Task goal: Give again, unaltered, the lines of the listing below that run from the line having "camera: 155 degrees right, 15 degrees down" through the line having "green battery [393,156,431,212]".

Data shown:
──────
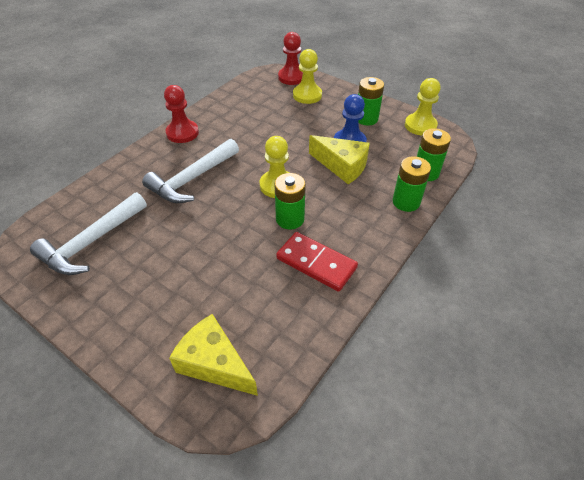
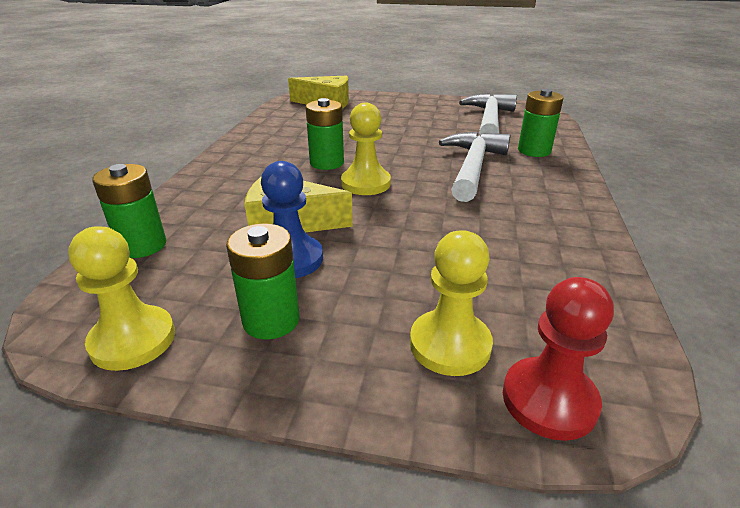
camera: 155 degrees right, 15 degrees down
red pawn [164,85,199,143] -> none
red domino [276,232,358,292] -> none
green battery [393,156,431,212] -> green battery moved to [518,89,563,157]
──────
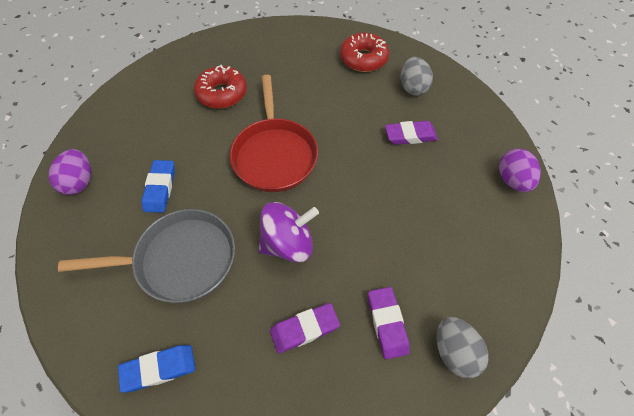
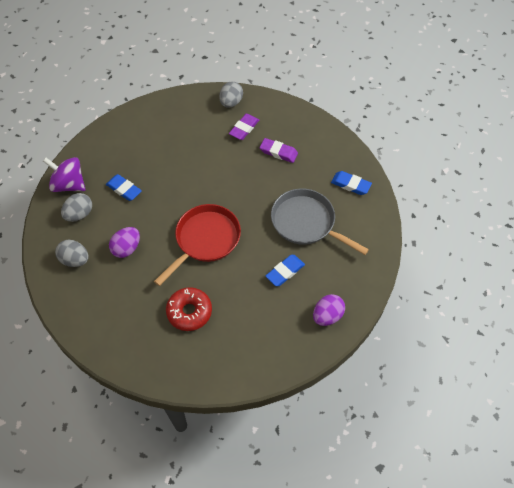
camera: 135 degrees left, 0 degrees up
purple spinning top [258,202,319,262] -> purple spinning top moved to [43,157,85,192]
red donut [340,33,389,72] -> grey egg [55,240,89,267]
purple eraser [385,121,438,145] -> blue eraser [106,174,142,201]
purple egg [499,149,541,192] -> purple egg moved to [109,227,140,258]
──────
The answer:
camera: 155 degrees right, 15 degrees down
red pawn [164,85,199,143] -> none
red domino [276,232,358,292] -> none
green battery [393,156,431,212] -> green battery moved to [518,89,563,157]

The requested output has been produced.